Colored object listings
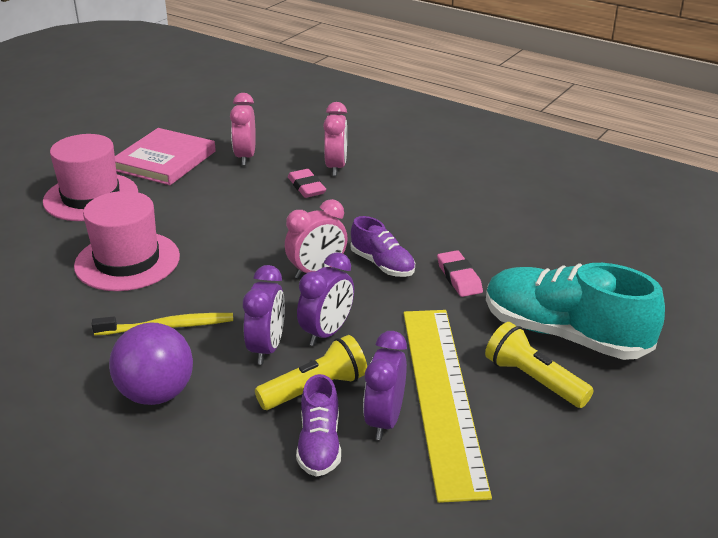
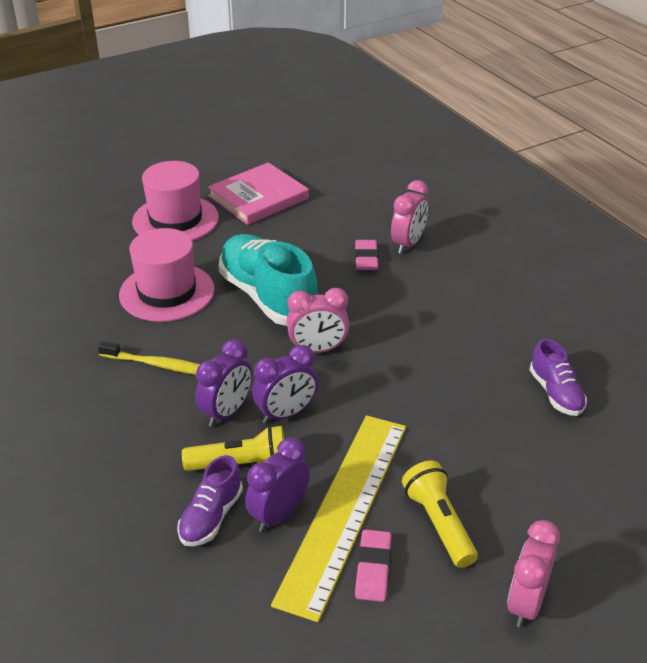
camera: 25 degrees right, 5 degrees up
(156, 394) = (114, 425): purple ball -> none
(245, 157) = (331, 211): pink clock -> pink clock (526, 603)
(382, 264) = (381, 361): purple shoe -> purple shoe (556, 393)
(459, 277) = (443, 396): pink eraser -> pink eraser (373, 569)
(564, 334) = (503, 488): turquoise shoe -> turquoise shoe (268, 297)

What is expected => Strip out the images, then output the records above word for word.

Task result =>
camera: 25 degrees right, 5 degrees up
(156, 394) = (114, 425): purple ball -> none
(245, 157) = (331, 211): pink clock -> pink clock (526, 603)
(382, 264) = (381, 361): purple shoe -> purple shoe (556, 393)
(459, 277) = (443, 396): pink eraser -> pink eraser (373, 569)
(564, 334) = (503, 488): turquoise shoe -> turquoise shoe (268, 297)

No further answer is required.